• **WHAT THE TASK ASKS**
Given the listing below, write out exactly the lines starting with the line that has "(326, 488) = (854, 362): none" and going on through the line that has "(904, 149) = (522, 84): black", both kept.

• **INFORMATION**
......

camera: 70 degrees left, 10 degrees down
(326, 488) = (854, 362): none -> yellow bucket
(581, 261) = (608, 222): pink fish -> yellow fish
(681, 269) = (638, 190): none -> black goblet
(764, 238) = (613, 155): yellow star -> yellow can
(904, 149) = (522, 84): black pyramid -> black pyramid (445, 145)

......

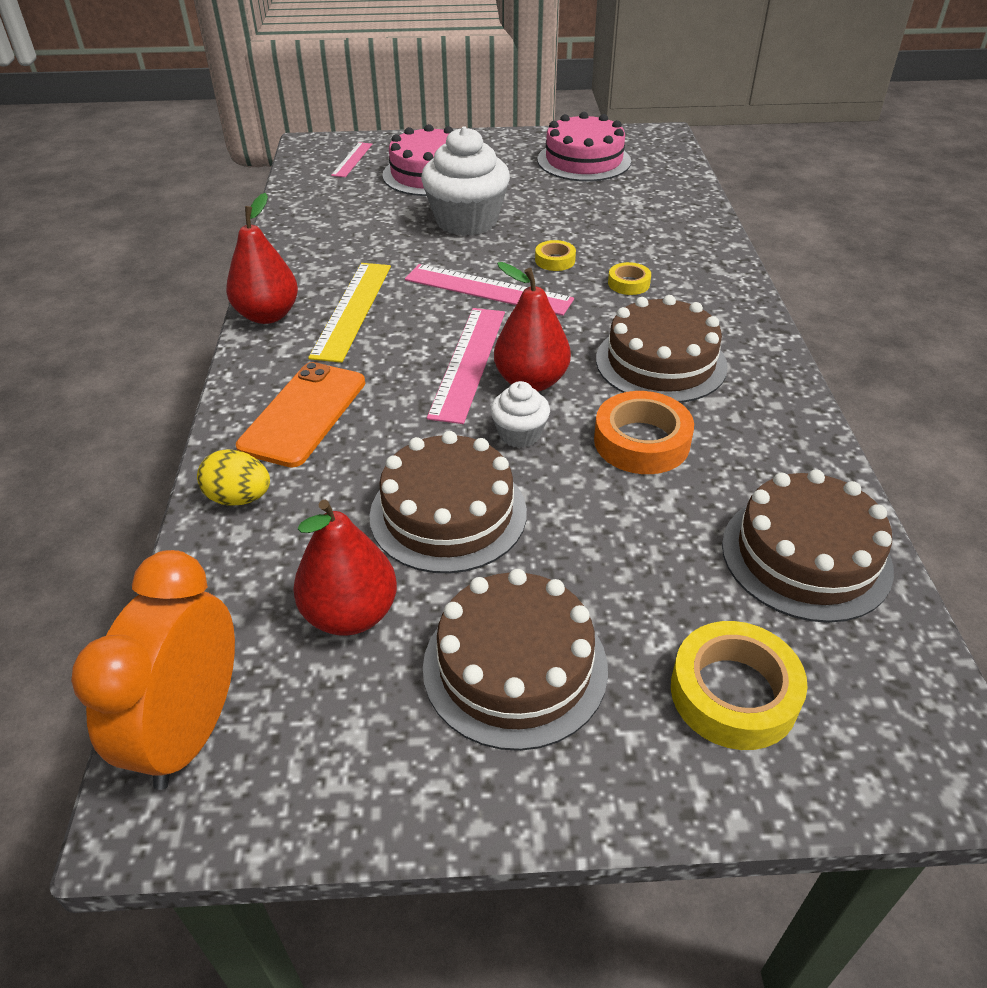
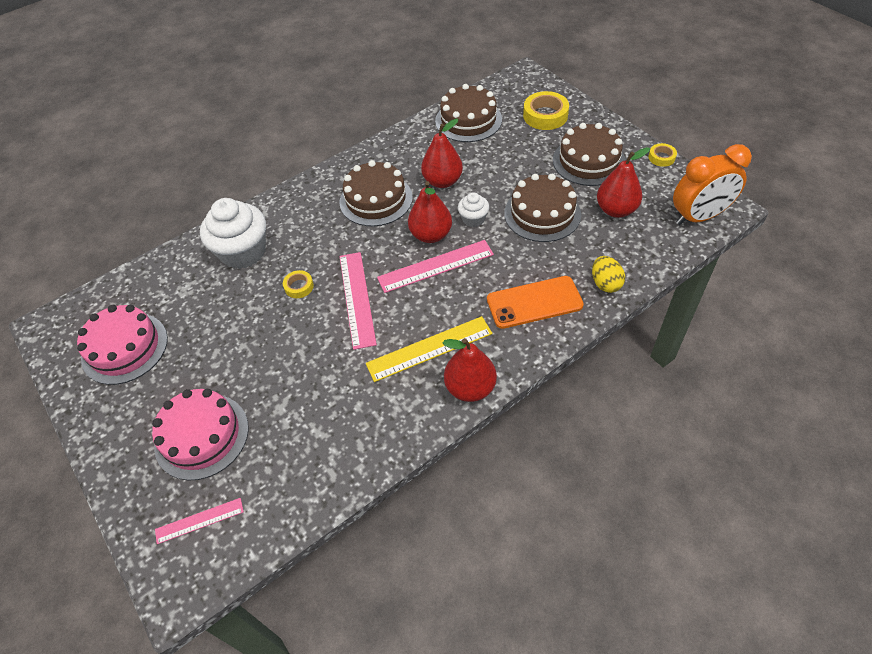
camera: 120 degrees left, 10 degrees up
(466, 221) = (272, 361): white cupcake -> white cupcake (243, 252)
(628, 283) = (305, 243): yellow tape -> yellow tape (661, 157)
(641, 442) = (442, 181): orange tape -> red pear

......

• **EXERCISE OUTPUT**
(326, 488) = (854, 362): none -> yellow bucket
(581, 261) = (608, 222): pink fish -> yellow fish
(681, 269) = (638, 190): none -> black goblet
(764, 238) = (613, 155): yellow star -> yellow can
(904, 149) = (522, 84): black pyramid -> black pyramid (445, 145)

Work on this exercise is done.